*** Opening of Available data ***

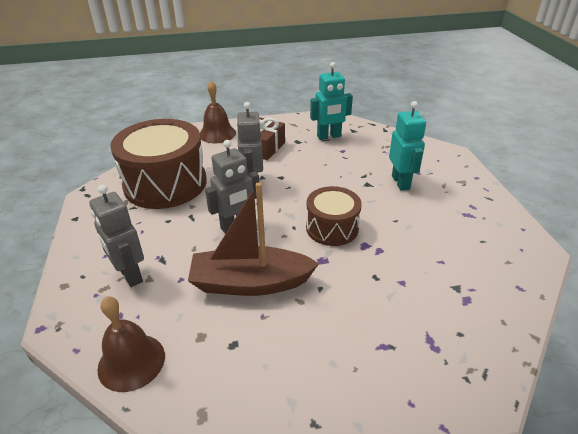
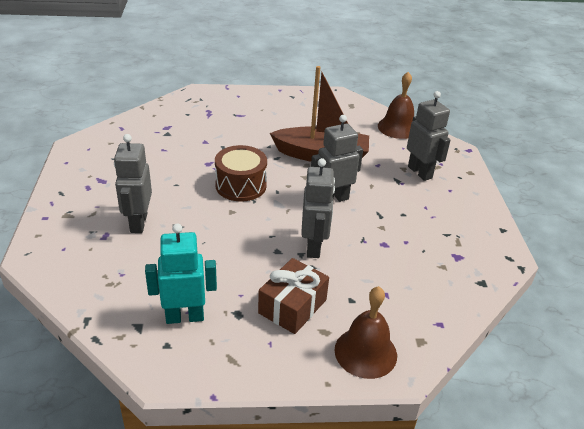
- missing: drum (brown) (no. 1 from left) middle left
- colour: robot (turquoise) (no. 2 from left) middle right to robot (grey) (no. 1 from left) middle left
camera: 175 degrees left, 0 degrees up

*** Close of Available data ***

**What to work on:**
Scan the material for the word "from". Return every line where it is found.

**Response area:**
- missing: drum (brown) (no. 1 from left) middle left
- colour: robot (turquoise) (no. 2 from left) middle right to robot (grey) (no. 1 from left) middle left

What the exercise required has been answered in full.